■ TASK PROMPT
Reproduce, unaltered, the line with "red rectangle at (941, 862): moved 5 px right" along with every line that follows it in the records, up to the last.

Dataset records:
----
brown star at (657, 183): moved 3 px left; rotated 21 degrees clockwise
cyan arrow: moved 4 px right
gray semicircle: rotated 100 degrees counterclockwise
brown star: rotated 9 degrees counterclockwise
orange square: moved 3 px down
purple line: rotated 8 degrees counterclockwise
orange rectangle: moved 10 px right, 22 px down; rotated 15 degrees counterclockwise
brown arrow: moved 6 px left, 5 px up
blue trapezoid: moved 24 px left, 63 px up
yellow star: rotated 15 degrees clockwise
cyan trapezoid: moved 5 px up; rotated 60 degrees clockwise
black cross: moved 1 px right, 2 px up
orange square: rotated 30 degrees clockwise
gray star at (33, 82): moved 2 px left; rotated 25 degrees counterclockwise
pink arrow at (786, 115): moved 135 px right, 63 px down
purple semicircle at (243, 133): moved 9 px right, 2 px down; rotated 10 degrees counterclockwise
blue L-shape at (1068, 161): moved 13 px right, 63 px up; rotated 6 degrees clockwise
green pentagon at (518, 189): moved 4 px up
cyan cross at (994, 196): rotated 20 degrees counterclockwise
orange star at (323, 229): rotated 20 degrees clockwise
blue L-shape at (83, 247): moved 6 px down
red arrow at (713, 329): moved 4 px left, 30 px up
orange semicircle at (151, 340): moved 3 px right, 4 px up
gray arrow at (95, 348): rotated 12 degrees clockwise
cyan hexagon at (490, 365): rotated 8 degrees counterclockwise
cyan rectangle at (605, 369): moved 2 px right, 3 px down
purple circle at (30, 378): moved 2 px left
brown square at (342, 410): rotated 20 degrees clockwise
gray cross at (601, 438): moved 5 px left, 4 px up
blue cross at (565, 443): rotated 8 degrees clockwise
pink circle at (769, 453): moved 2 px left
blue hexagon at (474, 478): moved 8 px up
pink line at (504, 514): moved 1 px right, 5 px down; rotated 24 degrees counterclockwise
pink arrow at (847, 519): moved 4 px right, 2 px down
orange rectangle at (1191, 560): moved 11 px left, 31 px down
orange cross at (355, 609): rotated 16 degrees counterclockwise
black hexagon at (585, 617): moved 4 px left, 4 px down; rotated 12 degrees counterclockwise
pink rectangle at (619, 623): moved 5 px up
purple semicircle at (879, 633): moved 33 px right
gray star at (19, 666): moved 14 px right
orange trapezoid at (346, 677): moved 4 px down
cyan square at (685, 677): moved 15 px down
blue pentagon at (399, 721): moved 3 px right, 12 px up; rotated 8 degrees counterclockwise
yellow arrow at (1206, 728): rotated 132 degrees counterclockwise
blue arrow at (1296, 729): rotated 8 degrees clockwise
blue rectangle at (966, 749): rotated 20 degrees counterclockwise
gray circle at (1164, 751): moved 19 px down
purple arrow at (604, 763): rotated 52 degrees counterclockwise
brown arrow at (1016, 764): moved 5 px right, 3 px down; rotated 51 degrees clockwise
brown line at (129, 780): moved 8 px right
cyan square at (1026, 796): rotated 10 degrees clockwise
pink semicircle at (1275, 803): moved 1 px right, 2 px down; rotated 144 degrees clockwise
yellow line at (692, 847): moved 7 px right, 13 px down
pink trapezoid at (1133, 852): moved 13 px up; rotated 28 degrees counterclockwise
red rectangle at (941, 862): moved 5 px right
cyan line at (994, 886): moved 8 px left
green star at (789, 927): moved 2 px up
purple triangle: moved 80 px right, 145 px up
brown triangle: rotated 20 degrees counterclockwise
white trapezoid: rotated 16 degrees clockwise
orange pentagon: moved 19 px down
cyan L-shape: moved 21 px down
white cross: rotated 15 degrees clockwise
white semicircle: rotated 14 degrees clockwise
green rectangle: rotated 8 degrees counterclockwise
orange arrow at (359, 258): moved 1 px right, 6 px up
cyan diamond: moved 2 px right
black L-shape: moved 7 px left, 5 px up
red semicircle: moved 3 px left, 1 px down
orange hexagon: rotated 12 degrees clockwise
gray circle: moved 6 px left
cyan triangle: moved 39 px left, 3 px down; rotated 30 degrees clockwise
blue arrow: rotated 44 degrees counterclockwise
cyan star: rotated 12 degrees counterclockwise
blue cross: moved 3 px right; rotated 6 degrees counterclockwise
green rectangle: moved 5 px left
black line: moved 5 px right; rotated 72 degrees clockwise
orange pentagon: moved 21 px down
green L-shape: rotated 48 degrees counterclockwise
----
■ YOUR SOLUTION
red rectangle at (941, 862): moved 5 px right
cyan line at (994, 886): moved 8 px left
green star at (789, 927): moved 2 px up
purple triangle: moved 80 px right, 145 px up
brown triangle: rotated 20 degrees counterclockwise
white trapezoid: rotated 16 degrees clockwise
orange pentagon: moved 19 px down
cyan L-shape: moved 21 px down
white cross: rotated 15 degrees clockwise
white semicircle: rotated 14 degrees clockwise
green rectangle: rotated 8 degrees counterclockwise
orange arrow at (359, 258): moved 1 px right, 6 px up
cyan diamond: moved 2 px right
black L-shape: moved 7 px left, 5 px up
red semicircle: moved 3 px left, 1 px down
orange hexagon: rotated 12 degrees clockwise
gray circle: moved 6 px left
cyan triangle: moved 39 px left, 3 px down; rotated 30 degrees clockwise
blue arrow: rotated 44 degrees counterclockwise
cyan star: rotated 12 degrees counterclockwise
blue cross: moved 3 px right; rotated 6 degrees counterclockwise
green rectangle: moved 5 px left
black line: moved 5 px right; rotated 72 degrees clockwise
orange pentagon: moved 21 px down
green L-shape: rotated 48 degrees counterclockwise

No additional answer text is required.